## TASK DIRECTIONS
All lines in the data below carrying the string "degrees" are to be located and copied.

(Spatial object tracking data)
● ● ●
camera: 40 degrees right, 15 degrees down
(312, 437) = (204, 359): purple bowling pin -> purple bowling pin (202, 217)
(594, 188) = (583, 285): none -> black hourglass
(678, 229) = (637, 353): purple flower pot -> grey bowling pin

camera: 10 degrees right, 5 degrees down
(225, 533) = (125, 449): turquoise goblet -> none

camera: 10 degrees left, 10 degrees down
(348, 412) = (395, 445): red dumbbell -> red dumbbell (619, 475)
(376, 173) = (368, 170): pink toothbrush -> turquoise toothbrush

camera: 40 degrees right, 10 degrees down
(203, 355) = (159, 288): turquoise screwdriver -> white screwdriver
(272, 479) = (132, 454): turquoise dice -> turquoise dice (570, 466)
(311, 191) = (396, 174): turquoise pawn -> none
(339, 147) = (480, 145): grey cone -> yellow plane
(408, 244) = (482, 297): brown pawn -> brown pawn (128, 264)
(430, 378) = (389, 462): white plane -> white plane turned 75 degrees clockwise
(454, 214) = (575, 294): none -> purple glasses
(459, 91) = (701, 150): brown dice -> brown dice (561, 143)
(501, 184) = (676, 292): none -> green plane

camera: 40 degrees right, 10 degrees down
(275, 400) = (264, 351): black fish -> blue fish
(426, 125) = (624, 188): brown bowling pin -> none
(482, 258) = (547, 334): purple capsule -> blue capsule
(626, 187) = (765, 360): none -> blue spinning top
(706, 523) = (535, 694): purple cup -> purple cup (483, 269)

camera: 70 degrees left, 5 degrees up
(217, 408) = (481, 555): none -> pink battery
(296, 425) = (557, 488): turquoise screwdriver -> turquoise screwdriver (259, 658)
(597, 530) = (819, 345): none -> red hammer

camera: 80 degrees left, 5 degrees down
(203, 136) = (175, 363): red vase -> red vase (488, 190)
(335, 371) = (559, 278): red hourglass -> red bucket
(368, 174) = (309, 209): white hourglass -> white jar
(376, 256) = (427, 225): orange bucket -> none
● ● ●
## RESPONSE TO THIS EXERCISE
camera: 40 degrees right, 15 degrees down
camera: 10 degrees right, 5 degrees down
camera: 10 degrees left, 10 degrees down
camera: 40 degrees right, 10 degrees down
(430, 378) = (389, 462): white plane -> white plane turned 75 degrees clockwise
camera: 40 degrees right, 10 degrees down
camera: 70 degrees left, 5 degrees up
camera: 80 degrees left, 5 degrees down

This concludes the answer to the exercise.